TÂCHE
Réécrivez ces lignes en remplaçant « moved » par « shifted » partout dans les données, sans rien modifier d'autre. N'incluez pas les images dans votre réponse.

DONNÉES DISPONIBLES
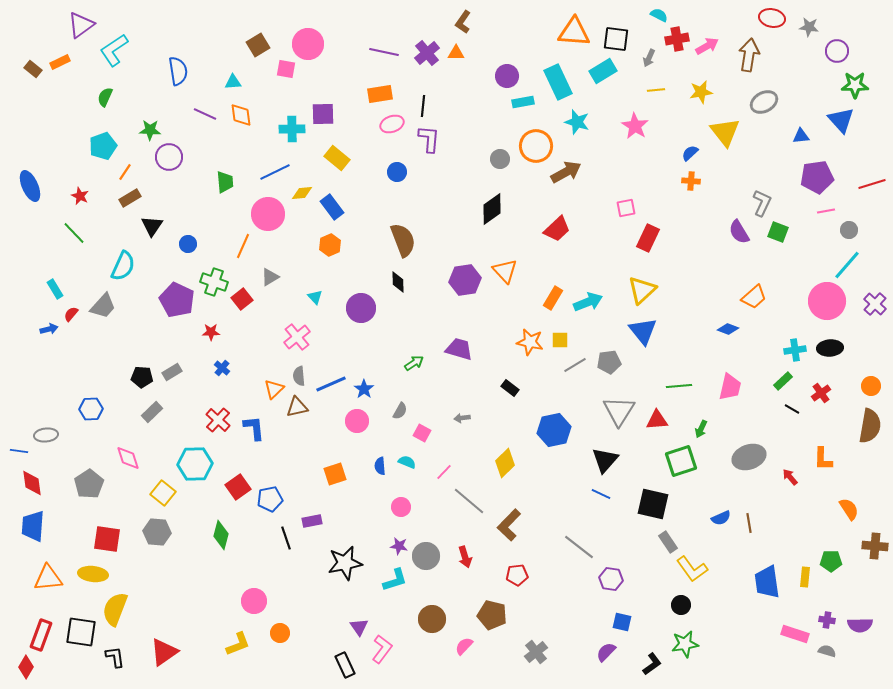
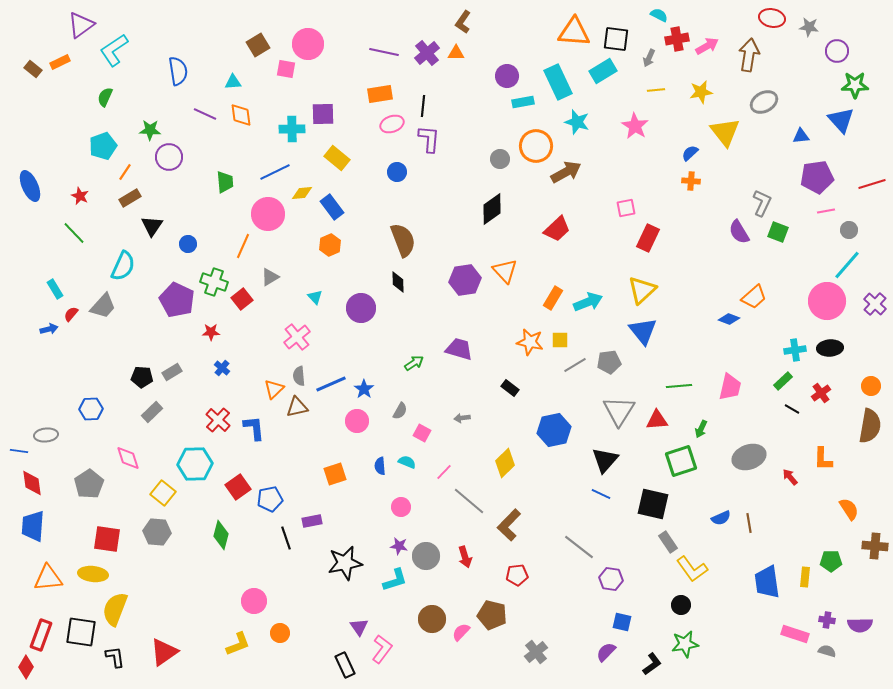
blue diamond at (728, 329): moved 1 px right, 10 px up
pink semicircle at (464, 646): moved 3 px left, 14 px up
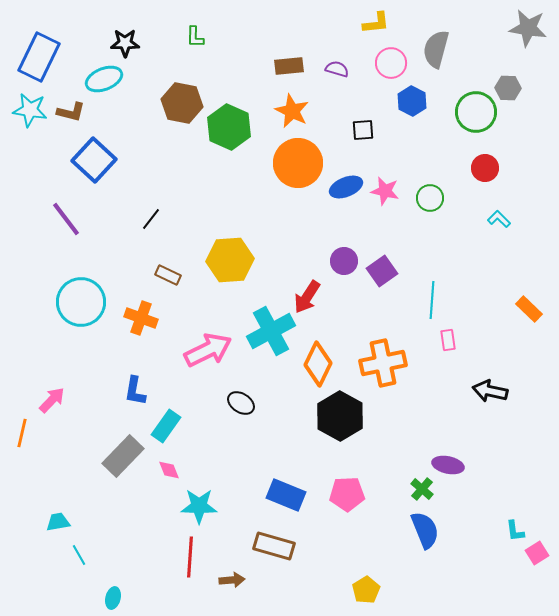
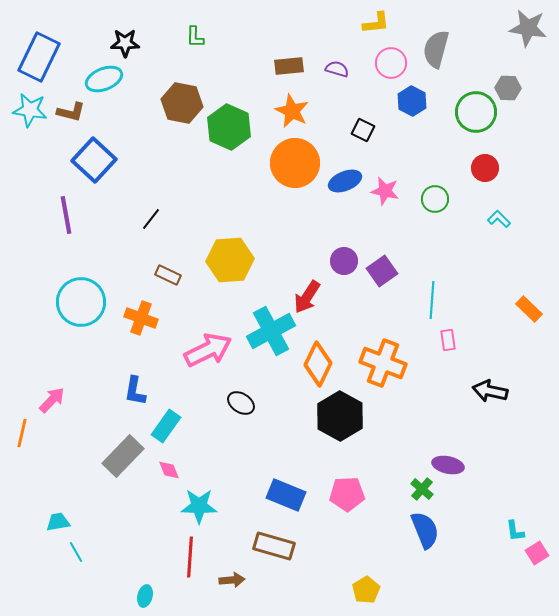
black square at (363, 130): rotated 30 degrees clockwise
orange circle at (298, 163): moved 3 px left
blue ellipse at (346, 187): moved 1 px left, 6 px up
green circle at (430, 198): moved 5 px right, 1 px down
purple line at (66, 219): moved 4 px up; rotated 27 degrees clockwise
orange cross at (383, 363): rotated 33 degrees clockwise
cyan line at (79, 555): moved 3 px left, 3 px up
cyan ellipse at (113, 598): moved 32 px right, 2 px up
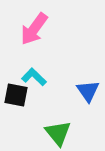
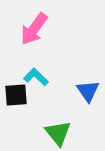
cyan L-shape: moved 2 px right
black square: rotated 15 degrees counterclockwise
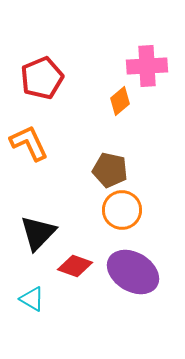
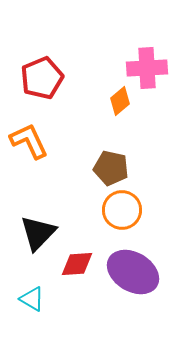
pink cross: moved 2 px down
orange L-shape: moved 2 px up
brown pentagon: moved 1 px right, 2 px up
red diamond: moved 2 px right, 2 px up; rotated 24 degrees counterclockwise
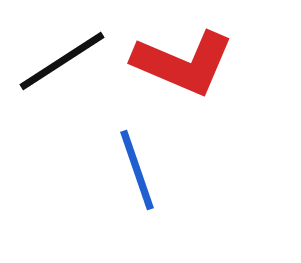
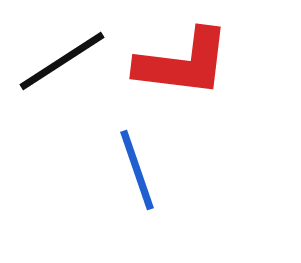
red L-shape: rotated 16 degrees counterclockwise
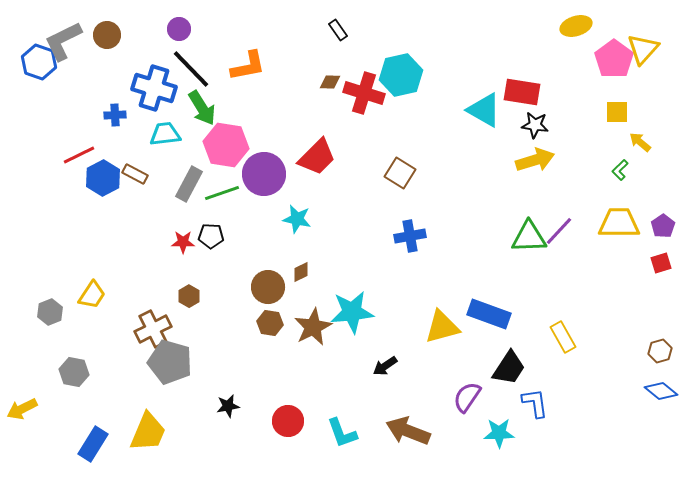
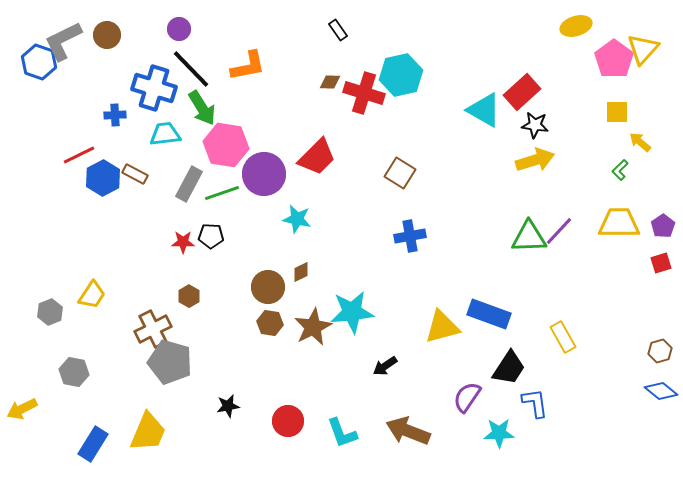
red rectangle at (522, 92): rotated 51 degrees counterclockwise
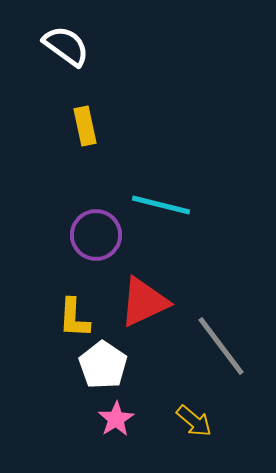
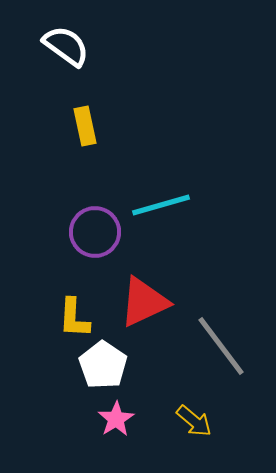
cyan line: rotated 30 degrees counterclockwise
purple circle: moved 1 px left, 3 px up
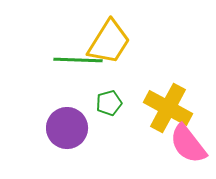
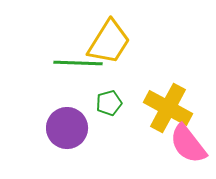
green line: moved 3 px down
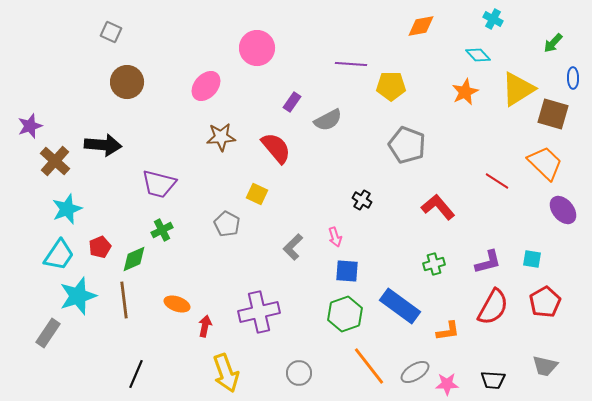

CORRIGÉ DE L'EXERCICE
blue diamond at (728, 329): shifted 1 px right, 10 px up
pink semicircle at (464, 646): shifted 3 px left, 14 px up
black square at (363, 130): rotated 30 degrees clockwise
orange circle at (298, 163): shifted 3 px left
blue ellipse at (346, 187): shifted 1 px left, 6 px up
green circle at (430, 198): shifted 5 px right, 1 px down
purple line at (66, 219): shifted 4 px up; rotated 27 degrees clockwise
orange cross at (383, 363): rotated 33 degrees clockwise
cyan line at (79, 555): shifted 3 px left, 3 px up
cyan ellipse at (113, 598): shifted 32 px right, 2 px up
cyan L-shape: shifted 2 px right
black square: rotated 15 degrees counterclockwise
pink cross: shifted 2 px down
orange L-shape: shifted 2 px up
brown pentagon: shifted 1 px right, 2 px up
red diamond: shifted 2 px right, 2 px up; rotated 24 degrees counterclockwise
red L-shape: rotated 16 degrees counterclockwise
red rectangle at (522, 92): rotated 51 degrees counterclockwise
cyan line: rotated 30 degrees counterclockwise
purple circle: shifted 1 px left, 3 px up
green line: shifted 3 px down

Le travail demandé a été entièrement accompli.